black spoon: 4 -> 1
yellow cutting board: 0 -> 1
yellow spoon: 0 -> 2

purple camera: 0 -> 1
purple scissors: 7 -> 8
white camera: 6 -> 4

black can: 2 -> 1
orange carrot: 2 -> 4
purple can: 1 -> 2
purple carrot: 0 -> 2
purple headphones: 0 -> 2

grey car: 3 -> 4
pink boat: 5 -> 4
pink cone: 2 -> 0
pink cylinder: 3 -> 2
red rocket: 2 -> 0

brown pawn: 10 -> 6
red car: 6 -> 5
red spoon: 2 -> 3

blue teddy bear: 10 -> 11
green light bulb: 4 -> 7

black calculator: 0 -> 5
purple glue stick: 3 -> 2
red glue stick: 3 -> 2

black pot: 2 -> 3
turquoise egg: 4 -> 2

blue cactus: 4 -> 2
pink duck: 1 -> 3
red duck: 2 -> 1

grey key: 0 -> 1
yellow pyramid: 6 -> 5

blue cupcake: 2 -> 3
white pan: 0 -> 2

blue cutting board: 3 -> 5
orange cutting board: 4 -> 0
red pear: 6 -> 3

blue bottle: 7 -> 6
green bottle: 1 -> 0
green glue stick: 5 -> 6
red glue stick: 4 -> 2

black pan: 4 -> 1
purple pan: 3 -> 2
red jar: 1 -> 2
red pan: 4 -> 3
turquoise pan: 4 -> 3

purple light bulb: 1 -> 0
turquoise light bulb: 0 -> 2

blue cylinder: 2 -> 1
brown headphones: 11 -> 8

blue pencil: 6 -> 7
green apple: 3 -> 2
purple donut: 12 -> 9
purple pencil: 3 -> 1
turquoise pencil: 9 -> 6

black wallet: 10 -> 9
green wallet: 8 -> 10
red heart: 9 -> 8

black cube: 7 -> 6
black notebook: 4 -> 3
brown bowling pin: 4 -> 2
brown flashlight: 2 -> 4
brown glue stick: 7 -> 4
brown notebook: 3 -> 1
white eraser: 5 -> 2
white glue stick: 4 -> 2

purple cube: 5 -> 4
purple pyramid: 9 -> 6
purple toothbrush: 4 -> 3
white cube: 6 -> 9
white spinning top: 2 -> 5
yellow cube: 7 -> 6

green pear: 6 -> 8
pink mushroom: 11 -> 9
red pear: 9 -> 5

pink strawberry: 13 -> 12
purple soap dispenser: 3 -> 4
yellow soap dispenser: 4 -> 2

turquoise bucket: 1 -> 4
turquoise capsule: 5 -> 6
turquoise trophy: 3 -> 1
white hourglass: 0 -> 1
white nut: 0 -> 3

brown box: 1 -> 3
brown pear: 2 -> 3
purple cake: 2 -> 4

■ WORK REQUIRED ■
Wherever "yellow" occurs in the records above, copy the line it sits in.

■ ANSWER FOR THE TASK ■
yellow cutting board: 0 -> 1
yellow spoon: 0 -> 2
yellow pyramid: 6 -> 5
yellow cube: 7 -> 6
yellow soap dispenser: 4 -> 2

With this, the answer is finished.